What is being asked -
Please retype the records below exactly as they stand.

Records for the exercise -
^^^^^^^^

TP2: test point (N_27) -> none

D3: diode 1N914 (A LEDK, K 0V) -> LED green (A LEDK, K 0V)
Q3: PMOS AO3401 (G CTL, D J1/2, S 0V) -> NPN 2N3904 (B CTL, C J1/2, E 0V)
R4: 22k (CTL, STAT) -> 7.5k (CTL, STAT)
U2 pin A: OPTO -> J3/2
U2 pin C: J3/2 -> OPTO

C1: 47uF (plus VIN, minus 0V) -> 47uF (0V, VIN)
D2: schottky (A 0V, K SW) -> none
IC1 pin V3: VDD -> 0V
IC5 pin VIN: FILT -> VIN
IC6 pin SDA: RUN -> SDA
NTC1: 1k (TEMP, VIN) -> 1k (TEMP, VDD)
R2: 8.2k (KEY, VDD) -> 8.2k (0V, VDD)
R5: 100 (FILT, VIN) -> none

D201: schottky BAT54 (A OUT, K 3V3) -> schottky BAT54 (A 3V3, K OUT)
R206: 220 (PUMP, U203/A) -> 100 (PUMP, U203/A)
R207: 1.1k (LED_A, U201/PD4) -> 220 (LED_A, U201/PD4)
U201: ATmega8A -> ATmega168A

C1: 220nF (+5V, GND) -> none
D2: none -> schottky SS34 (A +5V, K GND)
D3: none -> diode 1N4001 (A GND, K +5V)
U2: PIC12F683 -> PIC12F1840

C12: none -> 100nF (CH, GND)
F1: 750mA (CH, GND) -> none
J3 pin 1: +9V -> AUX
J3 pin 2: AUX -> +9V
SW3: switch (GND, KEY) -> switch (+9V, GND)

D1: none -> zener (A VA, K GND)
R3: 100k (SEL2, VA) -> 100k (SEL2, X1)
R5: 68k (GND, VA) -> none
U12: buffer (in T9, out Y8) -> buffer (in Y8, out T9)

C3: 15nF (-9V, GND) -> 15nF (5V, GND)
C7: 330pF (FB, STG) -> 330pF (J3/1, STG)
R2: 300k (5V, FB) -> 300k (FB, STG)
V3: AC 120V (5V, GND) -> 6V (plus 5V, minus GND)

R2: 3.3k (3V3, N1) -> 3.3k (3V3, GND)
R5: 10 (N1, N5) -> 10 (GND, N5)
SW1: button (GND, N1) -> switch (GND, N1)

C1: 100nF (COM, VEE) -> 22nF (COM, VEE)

^^^^^^^^

Answer to this problem -
TP2: test point (N_27) -> none

D3: diode 1N914 (A LEDK, K 0V) -> LED green (A LEDK, K 0V)
Q3: PMOS AO3401 (G CTL, D J1/2, S 0V) -> NPN 2N3904 (B CTL, C J1/2, E 0V)
R4: 22k (CTL, STAT) -> 7.5k (CTL, STAT)
U2 pin A: OPTO -> J3/2
U2 pin C: J3/2 -> OPTO

C1: 47uF (plus VIN, minus 0V) -> 47uF (0V, VIN)
D2: schottky (A 0V, K SW) -> none
IC1 pin V3: VDD -> 0V
IC5 pin VIN: FILT -> VIN
IC6 pin SDA: RUN -> SDA
NTC1: 1k (TEMP, VIN) -> 1k (TEMP, VDD)
R2: 8.2k (KEY, VDD) -> 8.2k (0V, VDD)
R5: 100 (FILT, VIN) -> none

D201: schottky BAT54 (A OUT, K 3V3) -> schottky BAT54 (A 3V3, K OUT)
R206: 220 (PUMP, U203/A) -> 100 (PUMP, U203/A)
R207: 1.1k (LED_A, U201/PD4) -> 220 (LED_A, U201/PD4)
U201: ATmega8A -> ATmega168A

C1: 220nF (+5V, GND) -> none
D2: none -> schottky SS34 (A +5V, K GND)
D3: none -> diode 1N4001 (A GND, K +5V)
U2: PIC12F683 -> PIC12F1840

C12: none -> 100nF (CH, GND)
F1: 750mA (CH, GND) -> none
J3 pin 1: +9V -> AUX
J3 pin 2: AUX -> +9V
SW3: switch (GND, KEY) -> switch (+9V, GND)

D1: none -> zener (A VA, K GND)
R3: 100k (SEL2, VA) -> 100k (SEL2, X1)
R5: 68k (GND, VA) -> none
U12: buffer (in T9, out Y8) -> buffer (in Y8, out T9)

C3: 15nF (-9V, GND) -> 15nF (5V, GND)
C7: 330pF (FB, STG) -> 330pF (J3/1, STG)
R2: 300k (5V, FB) -> 300k (FB, STG)
V3: AC 120V (5V, GND) -> 6V (plus 5V, minus GND)

R2: 3.3k (3V3, N1) -> 3.3k (3V3, GND)
R5: 10 (N1, N5) -> 10 (GND, N5)
SW1: button (GND, N1) -> switch (GND, N1)

C1: 100nF (COM, VEE) -> 22nF (COM, VEE)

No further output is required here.